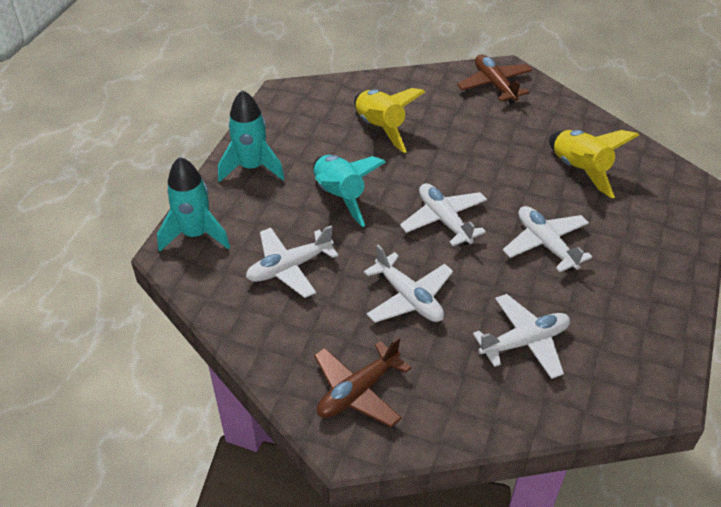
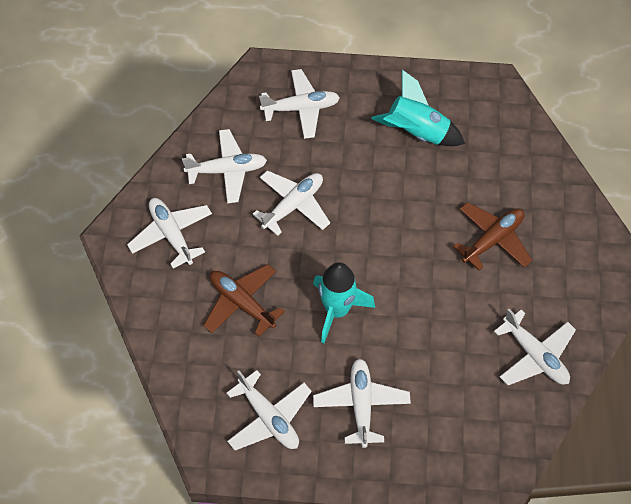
turquoise rocket: 3 -> 2
white plane: 5 -> 7
yellow rocket: 2 -> 0

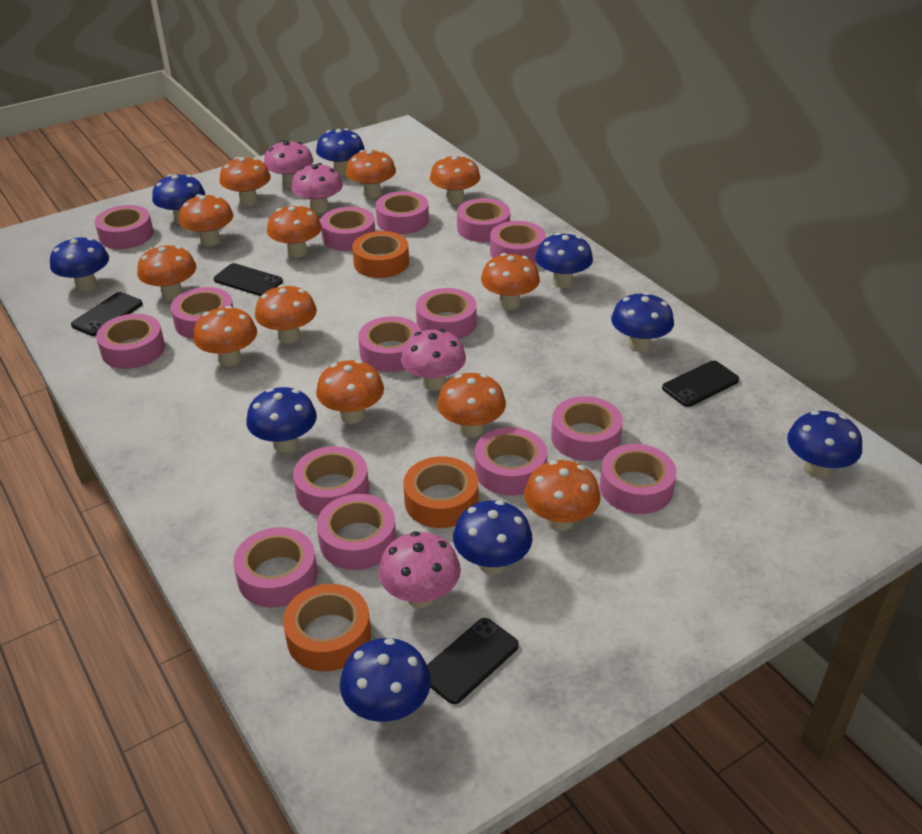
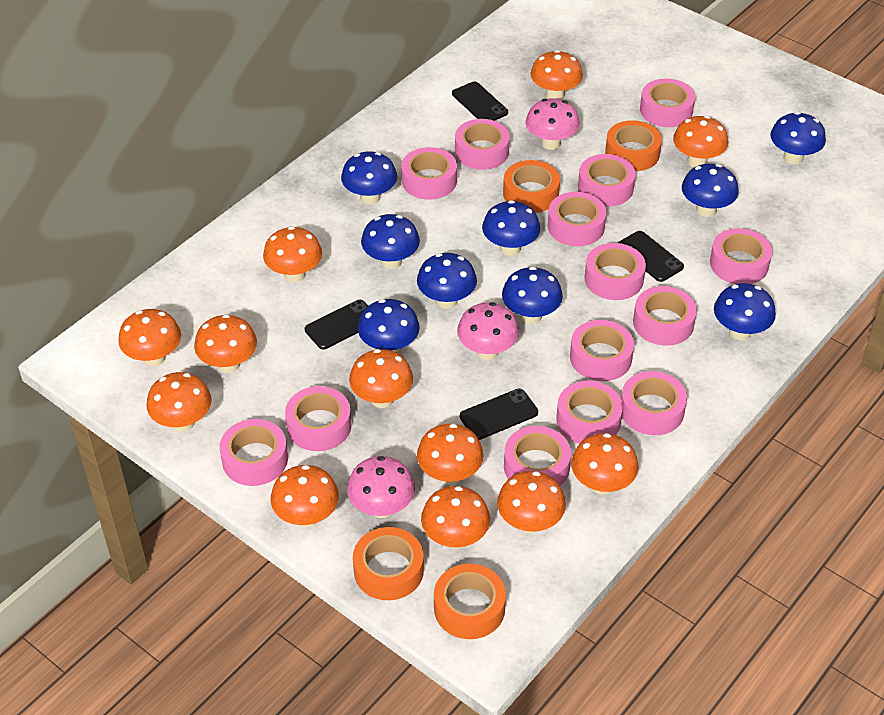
orange tape: 3 -> 4
pink mushroom: 4 -> 3
pink tape: 15 -> 14

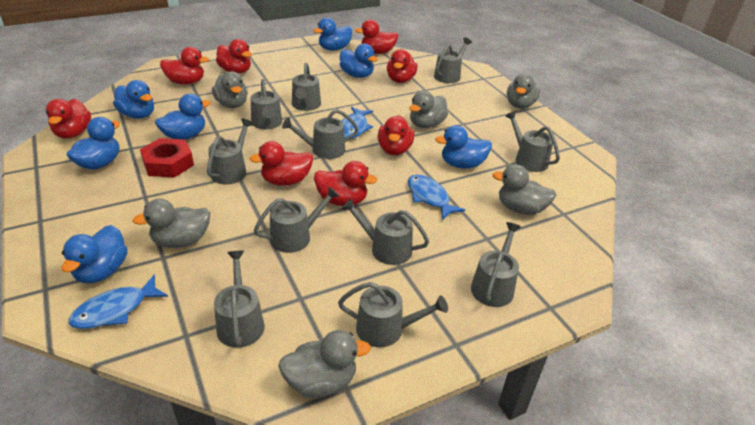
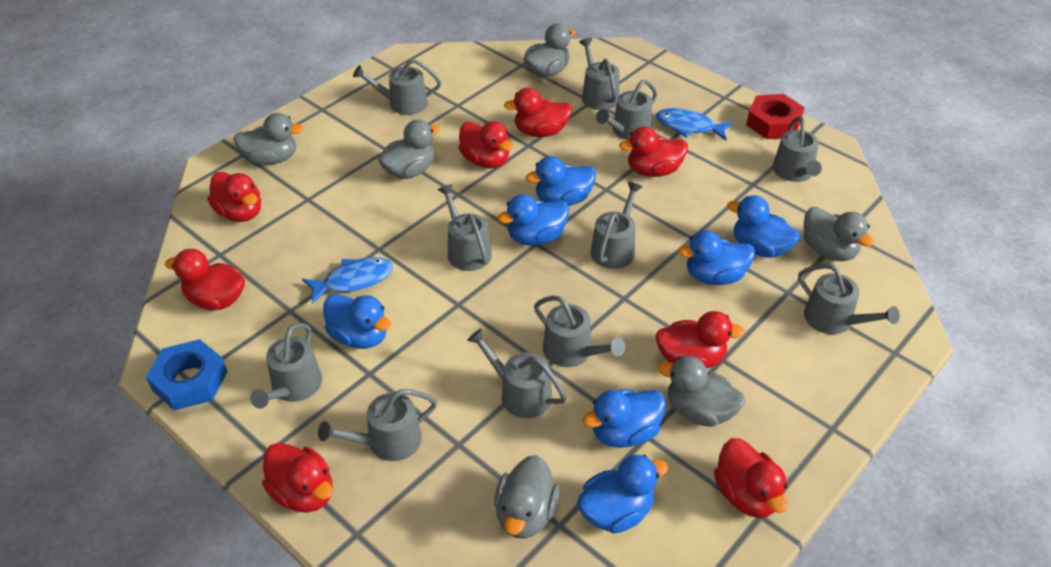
blue fish: 3 -> 2
blue nut: 0 -> 1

◆ ◆ ◆ ◆ ◆

# [WHAT TO PRODUCE]
Return the lines of the data above in full and exactly, with no pictures.

# [WRITTEN RESPONSE]
turquoise rocket: 3 -> 2
white plane: 5 -> 7
yellow rocket: 2 -> 0

orange tape: 3 -> 4
pink mushroom: 4 -> 3
pink tape: 15 -> 14

blue fish: 3 -> 2
blue nut: 0 -> 1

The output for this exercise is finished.